Copy each record exactly as it reads, leaving out any pictures it holds.
◆ ◆ ◆ ◆ ◆ ◆ ◆
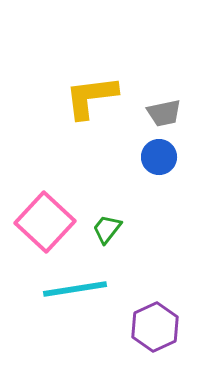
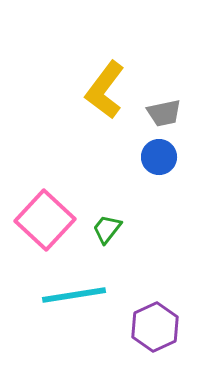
yellow L-shape: moved 14 px right, 7 px up; rotated 46 degrees counterclockwise
pink square: moved 2 px up
cyan line: moved 1 px left, 6 px down
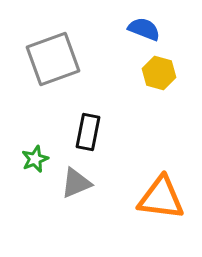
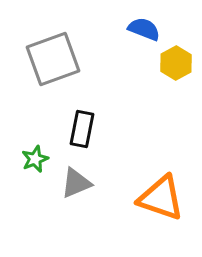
yellow hexagon: moved 17 px right, 10 px up; rotated 16 degrees clockwise
black rectangle: moved 6 px left, 3 px up
orange triangle: rotated 12 degrees clockwise
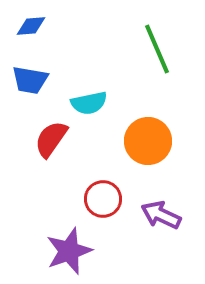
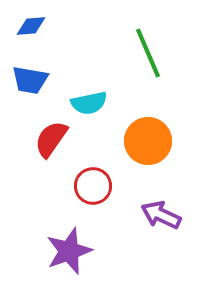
green line: moved 9 px left, 4 px down
red circle: moved 10 px left, 13 px up
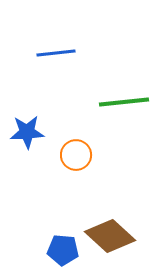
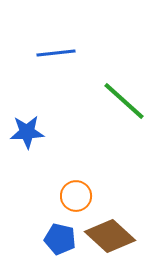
green line: moved 1 px up; rotated 48 degrees clockwise
orange circle: moved 41 px down
blue pentagon: moved 3 px left, 11 px up; rotated 8 degrees clockwise
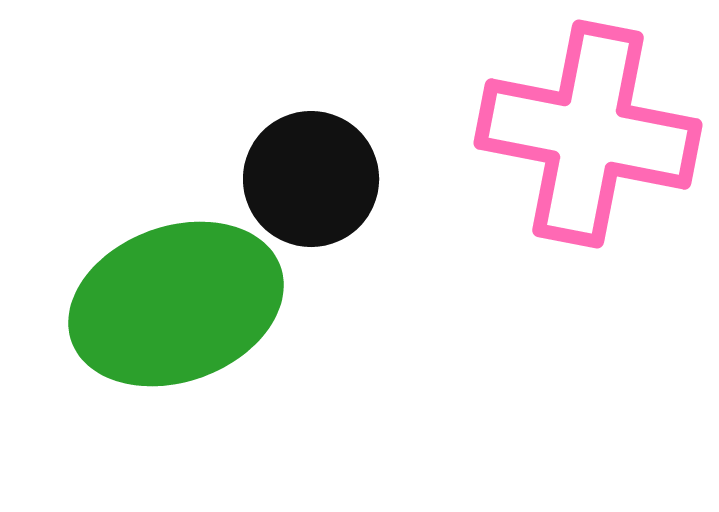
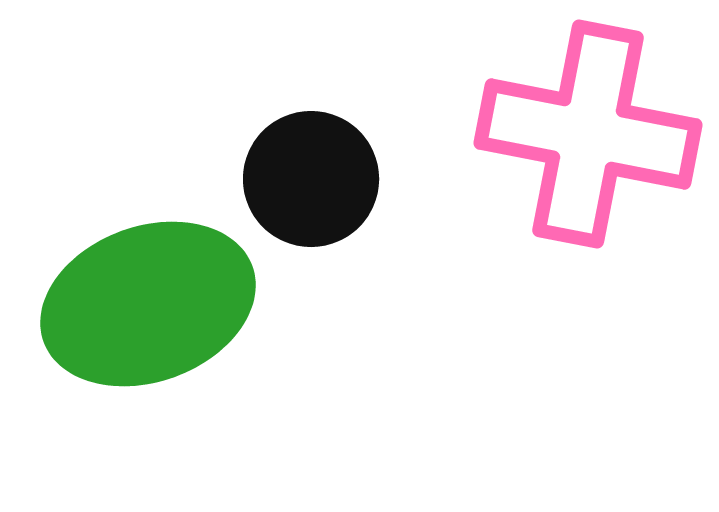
green ellipse: moved 28 px left
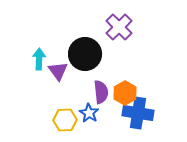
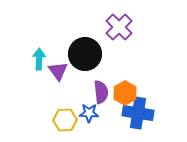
blue star: rotated 30 degrees counterclockwise
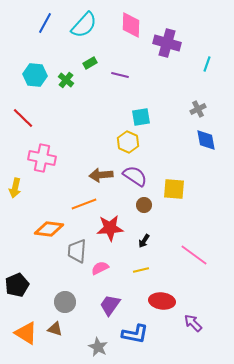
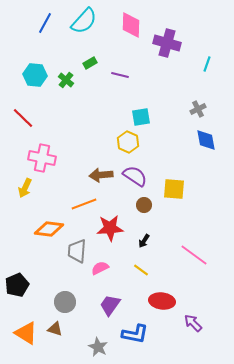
cyan semicircle: moved 4 px up
yellow arrow: moved 10 px right; rotated 12 degrees clockwise
yellow line: rotated 49 degrees clockwise
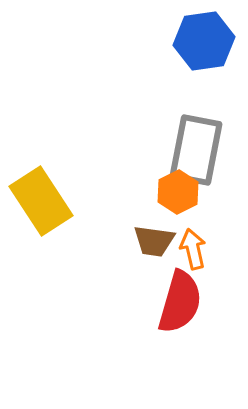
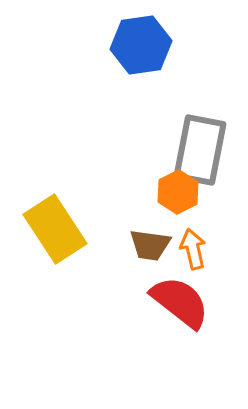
blue hexagon: moved 63 px left, 4 px down
gray rectangle: moved 4 px right
yellow rectangle: moved 14 px right, 28 px down
brown trapezoid: moved 4 px left, 4 px down
red semicircle: rotated 68 degrees counterclockwise
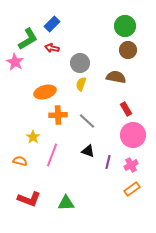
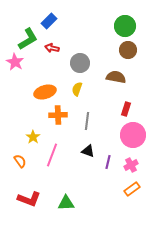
blue rectangle: moved 3 px left, 3 px up
yellow semicircle: moved 4 px left, 5 px down
red rectangle: rotated 48 degrees clockwise
gray line: rotated 54 degrees clockwise
orange semicircle: rotated 40 degrees clockwise
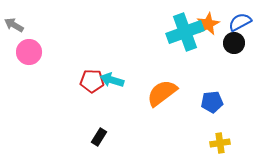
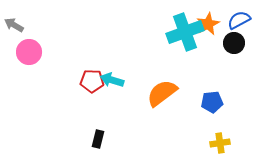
blue semicircle: moved 1 px left, 2 px up
black rectangle: moved 1 px left, 2 px down; rotated 18 degrees counterclockwise
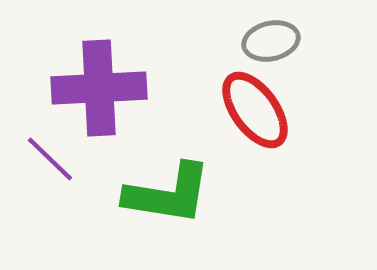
◆ ◆ ◆ ◆ ◆ ◆ ◆
| Response to the task |
yellow L-shape: moved 14 px right, 7 px up; rotated 46 degrees counterclockwise
pink square: moved 2 px up
cyan line: moved 1 px left, 6 px down
yellow hexagon: moved 17 px right, 10 px up; rotated 16 degrees clockwise
black rectangle: moved 6 px left, 3 px up
orange triangle: rotated 12 degrees clockwise
green line: moved 9 px left, 4 px down
red circle: moved 10 px left, 13 px up
green line: moved 1 px up; rotated 48 degrees clockwise
orange circle: moved 41 px down
blue pentagon: moved 3 px left, 11 px up; rotated 8 degrees clockwise
green ellipse: moved 28 px left
blue star: rotated 30 degrees counterclockwise
cyan semicircle: moved 4 px up
yellow arrow: moved 10 px right; rotated 12 degrees clockwise
yellow line: rotated 49 degrees clockwise
blue hexagon: moved 63 px left, 4 px down
gray rectangle: moved 4 px right
yellow rectangle: moved 14 px right, 28 px down
brown trapezoid: moved 4 px left, 4 px down
red semicircle: rotated 68 degrees counterclockwise
blue rectangle: moved 3 px left, 3 px up
yellow semicircle: moved 4 px left, 5 px down
red rectangle: rotated 48 degrees clockwise
gray line: rotated 54 degrees clockwise
orange semicircle: rotated 40 degrees clockwise
blue semicircle: moved 1 px left, 2 px up
black rectangle: moved 1 px left, 2 px down; rotated 18 degrees counterclockwise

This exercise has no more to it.